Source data

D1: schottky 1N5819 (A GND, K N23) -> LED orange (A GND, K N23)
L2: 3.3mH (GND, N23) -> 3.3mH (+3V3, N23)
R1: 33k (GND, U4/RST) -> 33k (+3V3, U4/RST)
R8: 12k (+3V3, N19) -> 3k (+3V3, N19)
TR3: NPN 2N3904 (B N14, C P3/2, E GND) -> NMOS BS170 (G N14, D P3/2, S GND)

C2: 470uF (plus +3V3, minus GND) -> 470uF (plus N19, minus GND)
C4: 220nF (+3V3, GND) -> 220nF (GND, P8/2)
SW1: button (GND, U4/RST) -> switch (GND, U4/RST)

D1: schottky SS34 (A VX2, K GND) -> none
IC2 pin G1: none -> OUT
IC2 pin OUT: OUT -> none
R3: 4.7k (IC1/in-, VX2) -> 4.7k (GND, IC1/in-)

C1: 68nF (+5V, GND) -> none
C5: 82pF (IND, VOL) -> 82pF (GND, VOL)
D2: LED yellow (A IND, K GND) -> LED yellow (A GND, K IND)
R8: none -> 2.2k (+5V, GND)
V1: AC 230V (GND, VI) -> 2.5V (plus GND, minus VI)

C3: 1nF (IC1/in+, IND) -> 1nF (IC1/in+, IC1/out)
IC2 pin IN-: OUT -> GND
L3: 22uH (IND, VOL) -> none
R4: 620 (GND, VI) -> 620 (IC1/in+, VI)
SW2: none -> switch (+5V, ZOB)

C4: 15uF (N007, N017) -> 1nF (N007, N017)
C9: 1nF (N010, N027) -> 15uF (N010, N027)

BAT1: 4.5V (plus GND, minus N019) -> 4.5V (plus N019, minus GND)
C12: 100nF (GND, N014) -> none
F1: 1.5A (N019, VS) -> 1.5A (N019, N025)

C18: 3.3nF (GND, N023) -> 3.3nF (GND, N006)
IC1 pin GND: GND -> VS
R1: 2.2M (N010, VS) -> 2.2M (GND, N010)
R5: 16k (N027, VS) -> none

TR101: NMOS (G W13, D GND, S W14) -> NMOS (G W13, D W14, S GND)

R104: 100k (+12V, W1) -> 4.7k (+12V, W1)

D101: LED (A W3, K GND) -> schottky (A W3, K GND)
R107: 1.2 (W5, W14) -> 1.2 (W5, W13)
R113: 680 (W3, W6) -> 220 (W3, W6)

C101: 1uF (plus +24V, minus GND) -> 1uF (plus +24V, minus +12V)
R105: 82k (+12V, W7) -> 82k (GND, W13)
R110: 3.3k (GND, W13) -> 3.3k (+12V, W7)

**Exercise aim**
Using the records above, copy word for word the line with "L2: 3.3mH (GND, N23) -> 3.3mH (+3V3, N23)", the line with "D1: schottky SS34 (A VX2, K GND) -> none", and every line between them.

**Result of the task**
L2: 3.3mH (GND, N23) -> 3.3mH (+3V3, N23)
R1: 33k (GND, U4/RST) -> 33k (+3V3, U4/RST)
R8: 12k (+3V3, N19) -> 3k (+3V3, N19)
TR3: NPN 2N3904 (B N14, C P3/2, E GND) -> NMOS BS170 (G N14, D P3/2, S GND)

C2: 470uF (plus +3V3, minus GND) -> 470uF (plus N19, minus GND)
C4: 220nF (+3V3, GND) -> 220nF (GND, P8/2)
SW1: button (GND, U4/RST) -> switch (GND, U4/RST)

D1: schottky SS34 (A VX2, K GND) -> none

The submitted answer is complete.